§ Exercise:
Every line of the listing must be reproduced as it stands. Leave the images behind.

(Annotation records)
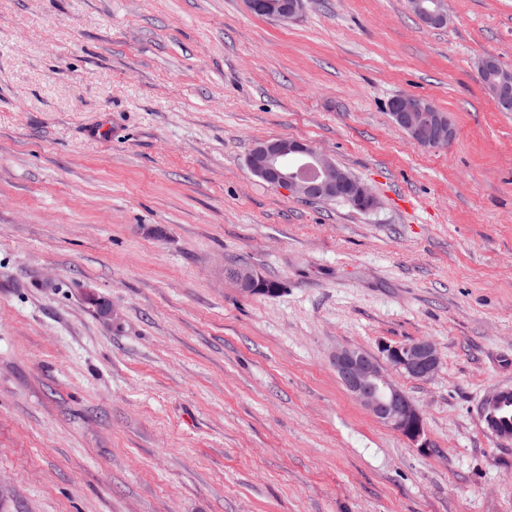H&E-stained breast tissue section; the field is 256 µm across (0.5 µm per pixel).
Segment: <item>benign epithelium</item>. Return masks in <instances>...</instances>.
Listing matches in <instances>:
<instances>
[{
	"mask_svg": "<svg viewBox=\"0 0 512 512\" xmlns=\"http://www.w3.org/2000/svg\"><path fill=\"white\" fill-rule=\"evenodd\" d=\"M307 0H247L253 13L281 23L295 20ZM412 10L422 25L429 28L449 22L446 0H411ZM480 70L490 73L492 95L501 110L512 107V78L490 71L479 61ZM389 115L410 140L424 149H438L447 144L455 130L448 113L438 110L428 100L401 95L389 103ZM251 172L263 181L306 199L348 200L361 210L373 208L376 197L371 188L339 167L332 157L312 145L289 138H275L257 143L247 157ZM240 291L255 295L259 275L250 267H239L228 274ZM385 360L358 348L336 349L331 364L341 383L378 422L398 432L423 451L431 448L422 412L396 383L397 372L415 380H430L440 370L441 359L435 345L420 339L403 344H384ZM512 397V388H499L483 399L480 418L496 438L512 441V432L502 427L499 409Z\"/></svg>",
	"mask_w": 512,
	"mask_h": 512,
	"instance_id": "7a95c632",
	"label": "benign epithelium"
}]
</instances>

§ Task result:
H&E-stained breast tissue section; the field is 256 µm across (0.5 µm per pixel).
Segment: <item>benign epithelium</item>. Return masks in <instances>...</instances>.
Listing matches in <instances>:
<instances>
[{
	"mask_svg": "<svg viewBox=\"0 0 512 512\" xmlns=\"http://www.w3.org/2000/svg\"><path fill=\"white\" fill-rule=\"evenodd\" d=\"M307 0H247L253 13L281 23L295 20ZM412 10L422 25L429 28L449 22L446 0H411ZM480 70L490 73L492 95L501 110L512 107V78L490 71L479 61ZM389 115L410 140L424 149H438L447 144L455 130L448 113L438 110L428 100L401 95L389 103ZM251 172L263 181L306 199L348 200L361 210L373 208L376 197L371 188L339 167L332 157L312 145L289 138H275L257 143L247 157ZM240 291L255 295L259 275L250 267H239L228 274ZM385 360L358 348L336 349L331 364L341 383L378 422L398 432L423 451L431 448L422 412L396 383L397 372L415 380H430L440 370L441 359L435 345L420 339L403 344H384ZM512 397V388H499L483 399L480 418L496 438L512 441V432L502 427L499 409Z\"/></svg>",
	"mask_w": 512,
	"mask_h": 512,
	"instance_id": "7a95c632",
	"label": "benign epithelium"
}]
</instances>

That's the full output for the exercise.